Brief
Show every line of the listing below that contains the string "then". Case counts.

(Data items)
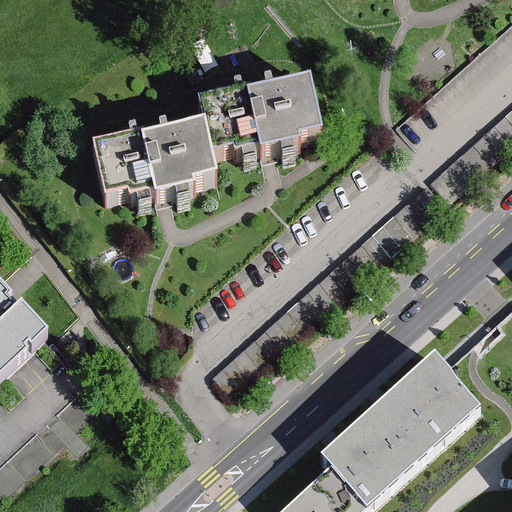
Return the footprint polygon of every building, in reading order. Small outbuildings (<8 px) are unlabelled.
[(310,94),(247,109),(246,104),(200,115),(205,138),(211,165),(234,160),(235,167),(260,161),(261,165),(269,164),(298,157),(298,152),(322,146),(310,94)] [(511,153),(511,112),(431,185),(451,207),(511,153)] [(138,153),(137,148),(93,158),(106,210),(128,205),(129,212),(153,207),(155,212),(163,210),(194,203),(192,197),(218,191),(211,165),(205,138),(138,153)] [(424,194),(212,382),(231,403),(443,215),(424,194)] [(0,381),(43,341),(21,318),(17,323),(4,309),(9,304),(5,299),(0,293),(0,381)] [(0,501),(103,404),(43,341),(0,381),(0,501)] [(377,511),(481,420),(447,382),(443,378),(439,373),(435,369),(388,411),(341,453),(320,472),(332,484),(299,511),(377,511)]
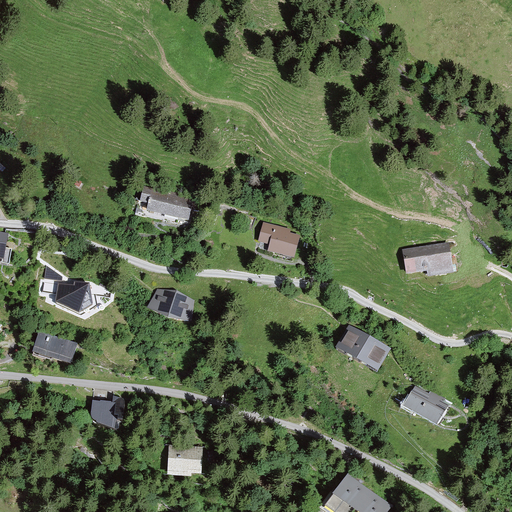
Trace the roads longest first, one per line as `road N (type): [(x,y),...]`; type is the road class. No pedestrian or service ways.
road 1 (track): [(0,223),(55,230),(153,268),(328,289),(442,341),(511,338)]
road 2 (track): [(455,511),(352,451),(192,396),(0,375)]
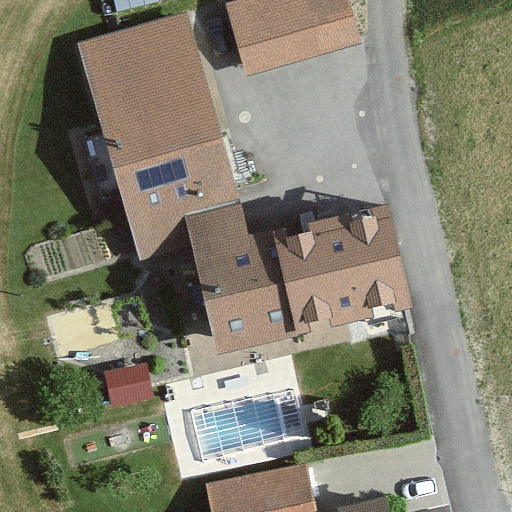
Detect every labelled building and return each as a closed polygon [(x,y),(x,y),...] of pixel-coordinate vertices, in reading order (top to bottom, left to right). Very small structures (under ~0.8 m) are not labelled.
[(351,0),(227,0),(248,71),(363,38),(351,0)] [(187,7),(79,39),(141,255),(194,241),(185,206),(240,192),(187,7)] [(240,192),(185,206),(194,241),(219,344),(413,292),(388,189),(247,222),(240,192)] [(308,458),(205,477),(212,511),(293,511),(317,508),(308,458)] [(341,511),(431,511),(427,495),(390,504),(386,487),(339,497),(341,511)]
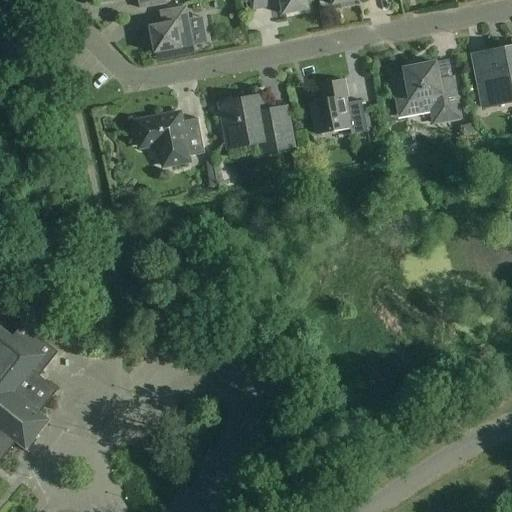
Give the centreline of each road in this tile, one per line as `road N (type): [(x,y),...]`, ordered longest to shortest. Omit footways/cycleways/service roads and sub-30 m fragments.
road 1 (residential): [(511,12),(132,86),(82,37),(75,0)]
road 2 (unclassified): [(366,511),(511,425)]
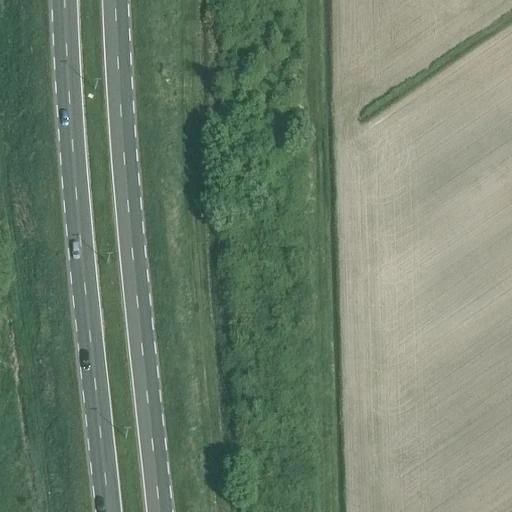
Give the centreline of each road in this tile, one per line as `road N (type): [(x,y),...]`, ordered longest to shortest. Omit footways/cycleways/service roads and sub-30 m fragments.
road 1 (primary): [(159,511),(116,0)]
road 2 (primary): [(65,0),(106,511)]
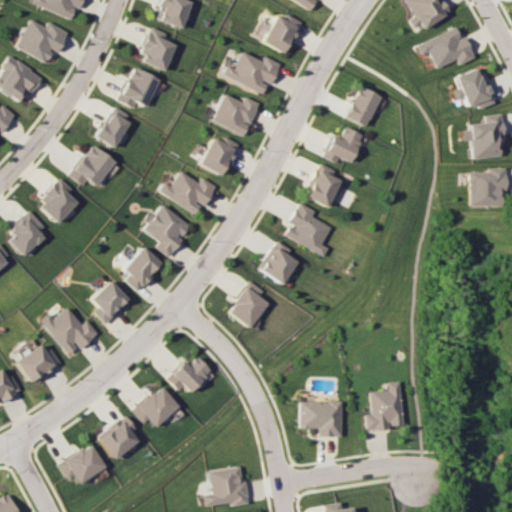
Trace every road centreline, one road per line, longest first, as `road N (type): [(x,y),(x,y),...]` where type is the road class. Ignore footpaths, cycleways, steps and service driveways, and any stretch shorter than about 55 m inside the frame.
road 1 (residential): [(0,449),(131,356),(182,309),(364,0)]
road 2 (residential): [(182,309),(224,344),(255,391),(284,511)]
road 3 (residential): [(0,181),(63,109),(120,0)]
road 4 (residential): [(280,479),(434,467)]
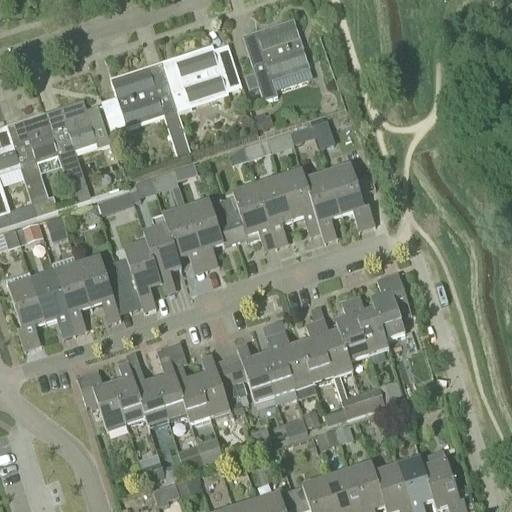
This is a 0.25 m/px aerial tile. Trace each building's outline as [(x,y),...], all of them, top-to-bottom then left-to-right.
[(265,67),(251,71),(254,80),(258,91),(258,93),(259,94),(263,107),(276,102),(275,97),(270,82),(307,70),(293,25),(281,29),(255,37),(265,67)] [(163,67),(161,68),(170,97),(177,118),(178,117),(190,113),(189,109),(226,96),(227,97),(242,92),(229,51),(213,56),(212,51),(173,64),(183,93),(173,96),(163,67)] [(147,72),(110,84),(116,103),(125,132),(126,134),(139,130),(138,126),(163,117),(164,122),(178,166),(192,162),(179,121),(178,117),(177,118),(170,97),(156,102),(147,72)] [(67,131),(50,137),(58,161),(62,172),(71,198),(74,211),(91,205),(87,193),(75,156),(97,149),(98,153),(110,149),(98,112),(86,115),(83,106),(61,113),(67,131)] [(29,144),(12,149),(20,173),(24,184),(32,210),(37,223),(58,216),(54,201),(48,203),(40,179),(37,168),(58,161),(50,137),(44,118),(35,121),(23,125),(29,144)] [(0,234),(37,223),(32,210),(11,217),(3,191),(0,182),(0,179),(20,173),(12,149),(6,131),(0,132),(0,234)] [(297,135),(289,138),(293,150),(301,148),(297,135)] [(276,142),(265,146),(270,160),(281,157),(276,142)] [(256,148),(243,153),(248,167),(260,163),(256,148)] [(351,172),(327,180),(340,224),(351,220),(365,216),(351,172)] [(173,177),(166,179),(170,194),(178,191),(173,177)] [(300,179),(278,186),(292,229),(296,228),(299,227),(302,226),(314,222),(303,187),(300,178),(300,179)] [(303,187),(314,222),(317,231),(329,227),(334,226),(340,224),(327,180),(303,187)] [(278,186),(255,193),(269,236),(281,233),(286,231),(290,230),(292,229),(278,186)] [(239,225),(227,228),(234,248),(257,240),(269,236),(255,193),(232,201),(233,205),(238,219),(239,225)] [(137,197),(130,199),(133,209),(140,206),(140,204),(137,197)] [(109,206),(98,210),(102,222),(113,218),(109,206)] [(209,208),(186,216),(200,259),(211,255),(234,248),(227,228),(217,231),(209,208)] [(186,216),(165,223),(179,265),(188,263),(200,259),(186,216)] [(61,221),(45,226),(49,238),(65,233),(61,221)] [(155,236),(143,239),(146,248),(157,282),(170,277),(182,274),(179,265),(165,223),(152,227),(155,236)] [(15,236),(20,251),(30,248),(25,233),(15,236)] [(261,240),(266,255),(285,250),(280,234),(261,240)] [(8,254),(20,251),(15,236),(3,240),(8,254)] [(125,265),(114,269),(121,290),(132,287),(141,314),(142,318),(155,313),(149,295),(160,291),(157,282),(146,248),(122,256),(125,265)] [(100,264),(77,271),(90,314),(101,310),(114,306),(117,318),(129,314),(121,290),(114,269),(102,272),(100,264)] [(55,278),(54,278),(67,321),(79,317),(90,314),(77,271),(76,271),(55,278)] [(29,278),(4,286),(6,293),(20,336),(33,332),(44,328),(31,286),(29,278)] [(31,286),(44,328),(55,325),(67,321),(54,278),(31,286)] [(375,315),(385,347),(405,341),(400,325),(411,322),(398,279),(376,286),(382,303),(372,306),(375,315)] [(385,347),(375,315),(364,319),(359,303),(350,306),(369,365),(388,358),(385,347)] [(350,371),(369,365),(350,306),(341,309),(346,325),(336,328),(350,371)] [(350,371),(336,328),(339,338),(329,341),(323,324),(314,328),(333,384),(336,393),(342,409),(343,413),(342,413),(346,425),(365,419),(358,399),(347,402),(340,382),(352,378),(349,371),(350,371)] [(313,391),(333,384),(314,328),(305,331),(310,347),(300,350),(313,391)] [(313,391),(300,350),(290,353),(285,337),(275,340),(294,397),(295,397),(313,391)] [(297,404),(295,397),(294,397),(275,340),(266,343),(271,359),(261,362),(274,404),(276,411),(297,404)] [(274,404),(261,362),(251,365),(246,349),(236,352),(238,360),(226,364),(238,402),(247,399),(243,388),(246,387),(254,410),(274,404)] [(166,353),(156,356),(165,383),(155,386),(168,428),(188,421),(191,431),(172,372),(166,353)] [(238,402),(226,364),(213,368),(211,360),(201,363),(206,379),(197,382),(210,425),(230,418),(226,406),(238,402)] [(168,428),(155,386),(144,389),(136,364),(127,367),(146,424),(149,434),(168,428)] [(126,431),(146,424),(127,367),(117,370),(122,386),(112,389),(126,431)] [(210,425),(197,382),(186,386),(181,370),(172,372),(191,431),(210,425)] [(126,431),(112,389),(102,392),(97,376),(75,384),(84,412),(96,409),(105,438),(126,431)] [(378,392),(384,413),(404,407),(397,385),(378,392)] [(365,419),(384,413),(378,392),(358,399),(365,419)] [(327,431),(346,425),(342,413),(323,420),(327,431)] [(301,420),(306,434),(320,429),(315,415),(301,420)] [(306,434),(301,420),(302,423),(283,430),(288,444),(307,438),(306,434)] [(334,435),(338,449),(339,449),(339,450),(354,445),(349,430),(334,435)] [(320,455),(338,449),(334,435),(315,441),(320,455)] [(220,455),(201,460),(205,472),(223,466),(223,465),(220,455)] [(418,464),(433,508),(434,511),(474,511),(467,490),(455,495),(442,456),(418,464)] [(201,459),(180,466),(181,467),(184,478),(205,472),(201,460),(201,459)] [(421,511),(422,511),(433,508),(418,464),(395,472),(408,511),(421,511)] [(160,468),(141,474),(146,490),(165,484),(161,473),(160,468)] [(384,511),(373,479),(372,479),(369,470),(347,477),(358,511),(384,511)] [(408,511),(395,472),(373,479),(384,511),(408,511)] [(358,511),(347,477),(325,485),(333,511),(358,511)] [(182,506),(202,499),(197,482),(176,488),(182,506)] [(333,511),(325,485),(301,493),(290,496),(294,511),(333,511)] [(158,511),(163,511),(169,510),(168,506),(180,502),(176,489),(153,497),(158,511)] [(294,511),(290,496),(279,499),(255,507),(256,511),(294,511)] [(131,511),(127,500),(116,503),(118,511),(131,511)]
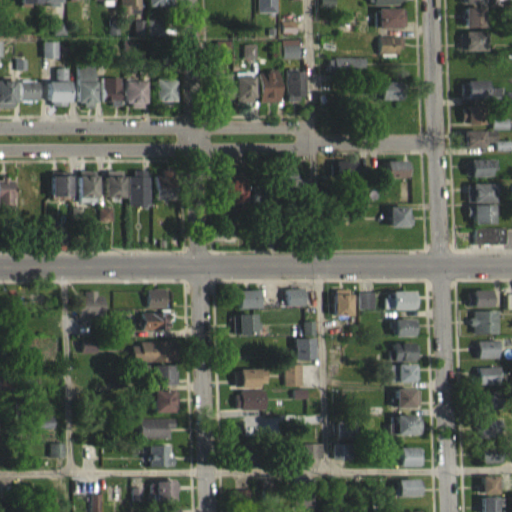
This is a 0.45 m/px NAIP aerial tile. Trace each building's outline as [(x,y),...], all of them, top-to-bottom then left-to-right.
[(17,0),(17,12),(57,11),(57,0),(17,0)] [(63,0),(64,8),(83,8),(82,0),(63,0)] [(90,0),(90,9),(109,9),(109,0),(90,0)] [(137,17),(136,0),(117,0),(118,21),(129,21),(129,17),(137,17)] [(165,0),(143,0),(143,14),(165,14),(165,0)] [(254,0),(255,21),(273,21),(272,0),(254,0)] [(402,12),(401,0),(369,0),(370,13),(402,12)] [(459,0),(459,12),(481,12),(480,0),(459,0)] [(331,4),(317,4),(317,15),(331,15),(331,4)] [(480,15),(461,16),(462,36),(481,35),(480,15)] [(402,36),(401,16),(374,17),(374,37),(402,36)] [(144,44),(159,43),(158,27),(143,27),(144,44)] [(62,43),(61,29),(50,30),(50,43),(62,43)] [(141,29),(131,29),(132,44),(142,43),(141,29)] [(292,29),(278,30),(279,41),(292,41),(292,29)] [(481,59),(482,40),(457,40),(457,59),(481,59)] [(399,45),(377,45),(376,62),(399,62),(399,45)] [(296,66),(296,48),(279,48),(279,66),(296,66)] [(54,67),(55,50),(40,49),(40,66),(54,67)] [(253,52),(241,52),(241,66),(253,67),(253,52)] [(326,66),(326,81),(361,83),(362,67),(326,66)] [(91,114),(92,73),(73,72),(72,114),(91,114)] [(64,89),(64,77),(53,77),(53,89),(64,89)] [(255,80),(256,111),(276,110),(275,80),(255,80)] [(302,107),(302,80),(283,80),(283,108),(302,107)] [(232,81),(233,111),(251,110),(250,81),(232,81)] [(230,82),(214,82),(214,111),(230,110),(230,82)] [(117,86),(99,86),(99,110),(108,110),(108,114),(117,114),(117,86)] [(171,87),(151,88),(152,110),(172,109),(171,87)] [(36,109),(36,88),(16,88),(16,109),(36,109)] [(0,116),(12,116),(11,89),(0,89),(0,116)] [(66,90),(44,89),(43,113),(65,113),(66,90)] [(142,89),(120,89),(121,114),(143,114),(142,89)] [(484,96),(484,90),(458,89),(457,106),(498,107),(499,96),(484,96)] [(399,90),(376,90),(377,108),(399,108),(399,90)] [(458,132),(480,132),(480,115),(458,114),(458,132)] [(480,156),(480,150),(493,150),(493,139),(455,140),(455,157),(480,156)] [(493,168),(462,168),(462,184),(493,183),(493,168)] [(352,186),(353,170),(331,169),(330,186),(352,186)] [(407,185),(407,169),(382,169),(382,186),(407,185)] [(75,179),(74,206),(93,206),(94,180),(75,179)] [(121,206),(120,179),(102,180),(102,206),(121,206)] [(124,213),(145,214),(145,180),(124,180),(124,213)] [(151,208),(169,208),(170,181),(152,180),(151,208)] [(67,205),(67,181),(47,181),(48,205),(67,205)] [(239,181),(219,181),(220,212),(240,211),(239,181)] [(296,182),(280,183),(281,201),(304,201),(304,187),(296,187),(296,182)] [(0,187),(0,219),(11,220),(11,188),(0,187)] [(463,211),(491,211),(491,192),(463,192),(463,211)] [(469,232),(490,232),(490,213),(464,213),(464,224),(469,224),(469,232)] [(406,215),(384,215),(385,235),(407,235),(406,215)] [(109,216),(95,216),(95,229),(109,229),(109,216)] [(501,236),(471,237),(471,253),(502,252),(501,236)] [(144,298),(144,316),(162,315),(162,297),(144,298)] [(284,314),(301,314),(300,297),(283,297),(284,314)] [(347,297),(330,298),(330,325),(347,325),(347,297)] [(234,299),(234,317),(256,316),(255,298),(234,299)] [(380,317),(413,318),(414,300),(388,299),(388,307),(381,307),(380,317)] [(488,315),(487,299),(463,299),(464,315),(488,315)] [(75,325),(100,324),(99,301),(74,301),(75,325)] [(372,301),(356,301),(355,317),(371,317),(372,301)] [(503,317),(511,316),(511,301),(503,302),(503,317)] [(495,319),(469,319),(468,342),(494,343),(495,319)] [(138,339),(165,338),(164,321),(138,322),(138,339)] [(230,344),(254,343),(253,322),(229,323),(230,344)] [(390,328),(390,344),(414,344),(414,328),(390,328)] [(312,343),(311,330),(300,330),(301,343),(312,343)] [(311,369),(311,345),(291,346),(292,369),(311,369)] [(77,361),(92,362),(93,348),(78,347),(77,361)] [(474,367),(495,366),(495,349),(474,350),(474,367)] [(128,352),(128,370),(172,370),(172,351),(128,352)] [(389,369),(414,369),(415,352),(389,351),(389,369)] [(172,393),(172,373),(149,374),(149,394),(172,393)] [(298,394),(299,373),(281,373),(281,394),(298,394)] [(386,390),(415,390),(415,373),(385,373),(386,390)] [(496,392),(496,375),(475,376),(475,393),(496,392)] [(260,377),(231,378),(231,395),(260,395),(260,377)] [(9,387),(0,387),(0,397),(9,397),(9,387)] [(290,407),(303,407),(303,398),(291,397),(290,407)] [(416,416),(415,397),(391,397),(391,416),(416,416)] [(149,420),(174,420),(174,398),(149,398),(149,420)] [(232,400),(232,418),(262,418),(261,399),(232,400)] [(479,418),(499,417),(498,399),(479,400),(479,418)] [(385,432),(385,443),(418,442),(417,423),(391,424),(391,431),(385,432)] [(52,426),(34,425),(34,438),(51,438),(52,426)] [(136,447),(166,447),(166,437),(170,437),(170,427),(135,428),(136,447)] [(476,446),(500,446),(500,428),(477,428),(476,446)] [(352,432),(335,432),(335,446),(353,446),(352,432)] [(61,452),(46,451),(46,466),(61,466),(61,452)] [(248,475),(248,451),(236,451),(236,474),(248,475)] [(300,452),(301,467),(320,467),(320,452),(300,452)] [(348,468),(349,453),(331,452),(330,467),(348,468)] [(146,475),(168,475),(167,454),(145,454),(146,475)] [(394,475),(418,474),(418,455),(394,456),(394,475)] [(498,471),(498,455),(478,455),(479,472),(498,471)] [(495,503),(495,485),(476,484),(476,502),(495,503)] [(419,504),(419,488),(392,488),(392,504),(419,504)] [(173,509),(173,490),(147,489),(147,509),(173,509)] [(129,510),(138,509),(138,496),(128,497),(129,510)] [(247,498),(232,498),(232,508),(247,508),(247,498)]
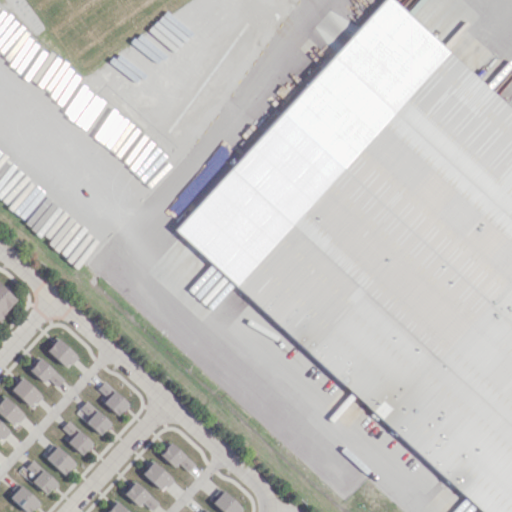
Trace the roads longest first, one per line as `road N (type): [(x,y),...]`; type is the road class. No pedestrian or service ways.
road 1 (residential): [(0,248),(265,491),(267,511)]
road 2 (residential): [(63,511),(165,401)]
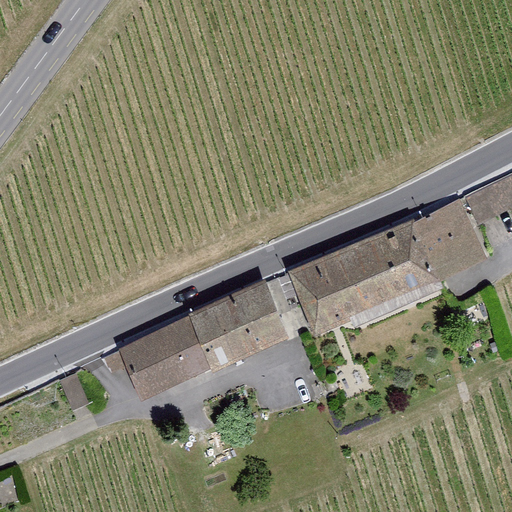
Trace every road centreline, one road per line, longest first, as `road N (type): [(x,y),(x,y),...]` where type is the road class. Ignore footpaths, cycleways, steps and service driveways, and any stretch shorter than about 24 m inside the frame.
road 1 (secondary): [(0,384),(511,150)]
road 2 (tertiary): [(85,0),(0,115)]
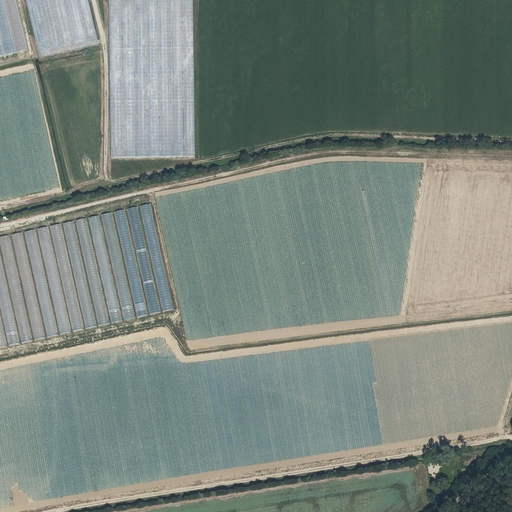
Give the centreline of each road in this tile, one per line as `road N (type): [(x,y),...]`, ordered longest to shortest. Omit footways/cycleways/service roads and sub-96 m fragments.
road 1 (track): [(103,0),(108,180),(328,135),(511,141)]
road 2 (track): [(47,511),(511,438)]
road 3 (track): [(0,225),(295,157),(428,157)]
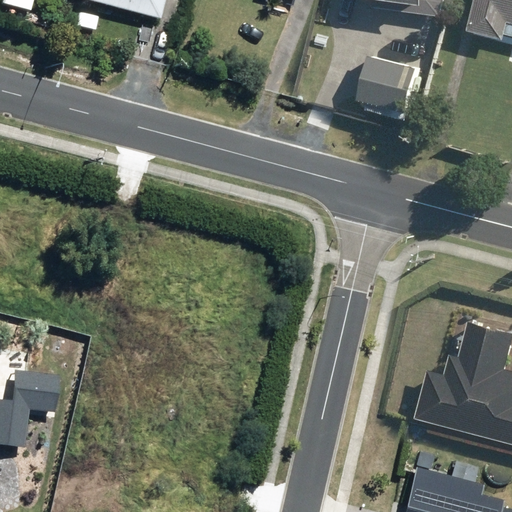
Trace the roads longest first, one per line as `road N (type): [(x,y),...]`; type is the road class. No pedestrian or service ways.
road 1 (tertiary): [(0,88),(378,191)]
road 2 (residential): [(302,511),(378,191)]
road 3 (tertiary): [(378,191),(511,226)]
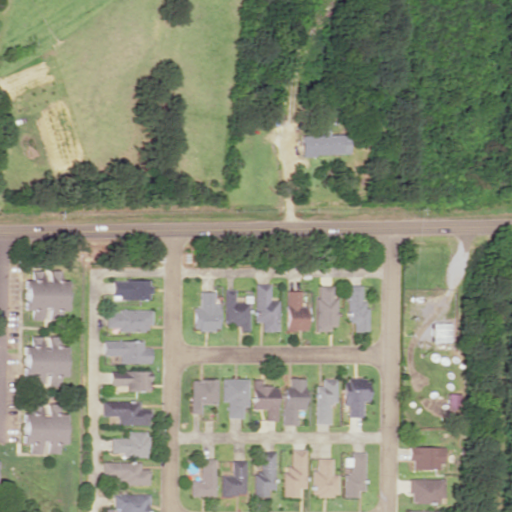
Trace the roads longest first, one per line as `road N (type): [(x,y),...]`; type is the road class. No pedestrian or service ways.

Worked answer
This is a 0.25 m/px aerial tile. Trace each building's outline as [(x,y),...], all of them, top-to-bottom then left-to-right.
This is a 0.45 m/px NAIP aerial tile. Trace each building's outline as [(x,y),...], all of them, top-to-bottom then left-to-right.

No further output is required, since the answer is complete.